◆ **Task description**: Output, exactly as written, the lines of the data below from the one containing "(639, 272) = (616, 228): yellow" to the end.

*** Opening of Working data ***

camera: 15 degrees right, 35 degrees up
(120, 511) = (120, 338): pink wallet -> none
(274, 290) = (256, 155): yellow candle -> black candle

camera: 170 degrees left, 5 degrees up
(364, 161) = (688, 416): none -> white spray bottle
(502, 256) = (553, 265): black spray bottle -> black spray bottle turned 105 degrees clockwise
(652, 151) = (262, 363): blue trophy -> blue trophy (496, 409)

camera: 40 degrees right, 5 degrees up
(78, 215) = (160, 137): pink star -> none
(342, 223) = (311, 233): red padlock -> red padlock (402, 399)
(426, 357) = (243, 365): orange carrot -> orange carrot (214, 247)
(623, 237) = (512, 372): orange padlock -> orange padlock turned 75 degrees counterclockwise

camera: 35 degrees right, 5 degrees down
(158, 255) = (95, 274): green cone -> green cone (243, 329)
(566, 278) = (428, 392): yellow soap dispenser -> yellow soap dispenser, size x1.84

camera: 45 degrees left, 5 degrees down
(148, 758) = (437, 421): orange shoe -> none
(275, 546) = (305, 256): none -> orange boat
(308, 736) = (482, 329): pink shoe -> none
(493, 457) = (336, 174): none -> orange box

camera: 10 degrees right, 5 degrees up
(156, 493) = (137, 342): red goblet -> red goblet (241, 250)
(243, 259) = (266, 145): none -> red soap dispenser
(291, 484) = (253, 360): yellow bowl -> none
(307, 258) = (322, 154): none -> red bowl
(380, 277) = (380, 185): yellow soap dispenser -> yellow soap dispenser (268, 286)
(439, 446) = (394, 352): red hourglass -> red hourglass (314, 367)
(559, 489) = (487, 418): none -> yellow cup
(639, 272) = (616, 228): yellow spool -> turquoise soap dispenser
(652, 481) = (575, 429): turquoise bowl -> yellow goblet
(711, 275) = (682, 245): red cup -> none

*** Close of Working data ***

◆ **Worked solution**:
(639, 272) = (616, 228): yellow spool -> turquoise soap dispenser
(652, 481) = (575, 429): turquoise bowl -> yellow goblet
(711, 275) = (682, 245): red cup -> none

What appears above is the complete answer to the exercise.